WORK ORDER: Give back every record exactly.

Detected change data
+-------+

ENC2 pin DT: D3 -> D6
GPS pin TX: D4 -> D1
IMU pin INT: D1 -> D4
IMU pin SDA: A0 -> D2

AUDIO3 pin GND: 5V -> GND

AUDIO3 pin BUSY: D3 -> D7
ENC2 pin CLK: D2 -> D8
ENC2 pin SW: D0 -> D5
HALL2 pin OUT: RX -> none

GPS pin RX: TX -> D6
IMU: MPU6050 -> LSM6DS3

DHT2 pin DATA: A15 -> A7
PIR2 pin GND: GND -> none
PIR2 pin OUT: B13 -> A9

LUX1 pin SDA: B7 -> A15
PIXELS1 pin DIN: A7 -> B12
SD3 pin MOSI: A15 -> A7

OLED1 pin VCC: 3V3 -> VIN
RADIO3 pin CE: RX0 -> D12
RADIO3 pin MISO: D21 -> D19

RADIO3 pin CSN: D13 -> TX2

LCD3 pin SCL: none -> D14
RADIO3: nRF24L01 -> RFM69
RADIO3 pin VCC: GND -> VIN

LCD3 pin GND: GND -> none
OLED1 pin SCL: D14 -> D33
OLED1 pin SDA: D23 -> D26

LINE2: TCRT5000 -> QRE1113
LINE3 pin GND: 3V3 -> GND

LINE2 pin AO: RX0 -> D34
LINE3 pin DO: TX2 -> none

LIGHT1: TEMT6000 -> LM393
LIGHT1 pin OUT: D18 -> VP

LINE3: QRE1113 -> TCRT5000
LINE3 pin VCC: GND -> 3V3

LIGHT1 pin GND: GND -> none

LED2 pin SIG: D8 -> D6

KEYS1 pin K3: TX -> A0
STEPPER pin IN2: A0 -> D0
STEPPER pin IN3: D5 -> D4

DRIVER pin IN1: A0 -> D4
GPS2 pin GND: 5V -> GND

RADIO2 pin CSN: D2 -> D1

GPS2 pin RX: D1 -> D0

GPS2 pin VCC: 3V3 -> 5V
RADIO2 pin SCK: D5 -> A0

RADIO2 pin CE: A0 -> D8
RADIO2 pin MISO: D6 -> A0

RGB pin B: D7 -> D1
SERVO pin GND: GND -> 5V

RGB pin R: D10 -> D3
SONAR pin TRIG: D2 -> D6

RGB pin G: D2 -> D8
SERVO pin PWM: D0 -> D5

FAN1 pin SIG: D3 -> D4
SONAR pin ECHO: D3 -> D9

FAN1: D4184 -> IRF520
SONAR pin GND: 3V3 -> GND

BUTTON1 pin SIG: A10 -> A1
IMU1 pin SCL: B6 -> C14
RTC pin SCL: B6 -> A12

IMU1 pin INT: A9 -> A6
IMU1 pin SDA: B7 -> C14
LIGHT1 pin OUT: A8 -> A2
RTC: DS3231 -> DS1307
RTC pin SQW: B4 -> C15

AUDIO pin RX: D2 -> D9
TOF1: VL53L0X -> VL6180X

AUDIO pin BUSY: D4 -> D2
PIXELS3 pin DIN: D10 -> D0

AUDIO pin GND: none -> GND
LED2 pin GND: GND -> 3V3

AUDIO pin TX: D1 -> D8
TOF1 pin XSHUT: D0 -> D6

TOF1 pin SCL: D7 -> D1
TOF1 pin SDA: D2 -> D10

+-------+

SOLUTION TO THE PROBLEM:
ENC2 pin DT: D3 -> D6
GPS pin TX: D4 -> D1
IMU pin INT: D1 -> D4
IMU pin SDA: A0 -> D2

AUDIO3 pin GND: 5V -> GND

AUDIO3 pin BUSY: D3 -> D7
ENC2 pin CLK: D2 -> D8
ENC2 pin SW: D0 -> D5
HALL2 pin OUT: RX -> none

GPS pin RX: TX -> D6
IMU: MPU6050 -> LSM6DS3

DHT2 pin DATA: A15 -> A7
PIR2 pin GND: GND -> none
PIR2 pin OUT: B13 -> A9

LUX1 pin SDA: B7 -> A15
PIXELS1 pin DIN: A7 -> B12
SD3 pin MOSI: A15 -> A7

OLED1 pin VCC: 3V3 -> VIN
RADIO3 pin CE: RX0 -> D12
RADIO3 pin MISO: D21 -> D19

RADIO3 pin CSN: D13 -> TX2

LCD3 pin SCL: none -> D14
RADIO3: nRF24L01 -> RFM69
RADIO3 pin VCC: GND -> VIN

LCD3 pin GND: GND -> none
OLED1 pin SCL: D14 -> D33
OLED1 pin SDA: D23 -> D26

LINE2: TCRT5000 -> QRE1113
LINE3 pin GND: 3V3 -> GND

LINE2 pin AO: RX0 -> D34
LINE3 pin DO: TX2 -> none

LIGHT1: TEMT6000 -> LM393
LIGHT1 pin OUT: D18 -> VP

LINE3: QRE1113 -> TCRT5000
LINE3 pin VCC: GND -> 3V3

LIGHT1 pin GND: GND -> none

LED2 pin SIG: D8 -> D6

KEYS1 pin K3: TX -> A0
STEPPER pin IN2: A0 -> D0
STEPPER pin IN3: D5 -> D4

DRIVER pin IN1: A0 -> D4
GPS2 pin GND: 5V -> GND

RADIO2 pin CSN: D2 -> D1

GPS2 pin RX: D1 -> D0

GPS2 pin VCC: 3V3 -> 5V
RADIO2 pin SCK: D5 -> A0

RADIO2 pin CE: A0 -> D8
RADIO2 pin MISO: D6 -> A0

RGB pin B: D7 -> D1
SERVO pin GND: GND -> 5V

RGB pin R: D10 -> D3
SONAR pin TRIG: D2 -> D6

RGB pin G: D2 -> D8
SERVO pin PWM: D0 -> D5

FAN1 pin SIG: D3 -> D4
SONAR pin ECHO: D3 -> D9

FAN1: D4184 -> IRF520
SONAR pin GND: 3V3 -> GND

BUTTON1 pin SIG: A10 -> A1
IMU1 pin SCL: B6 -> C14
RTC pin SCL: B6 -> A12

IMU1 pin INT: A9 -> A6
IMU1 pin SDA: B7 -> C14
LIGHT1 pin OUT: A8 -> A2
RTC: DS3231 -> DS1307
RTC pin SQW: B4 -> C15

AUDIO pin RX: D2 -> D9
TOF1: VL53L0X -> VL6180X

AUDIO pin BUSY: D4 -> D2
PIXELS3 pin DIN: D10 -> D0

AUDIO pin GND: none -> GND
LED2 pin GND: GND -> 3V3

AUDIO pin TX: D1 -> D8
TOF1 pin XSHUT: D0 -> D6

TOF1 pin SCL: D7 -> D1
TOF1 pin SDA: D2 -> D10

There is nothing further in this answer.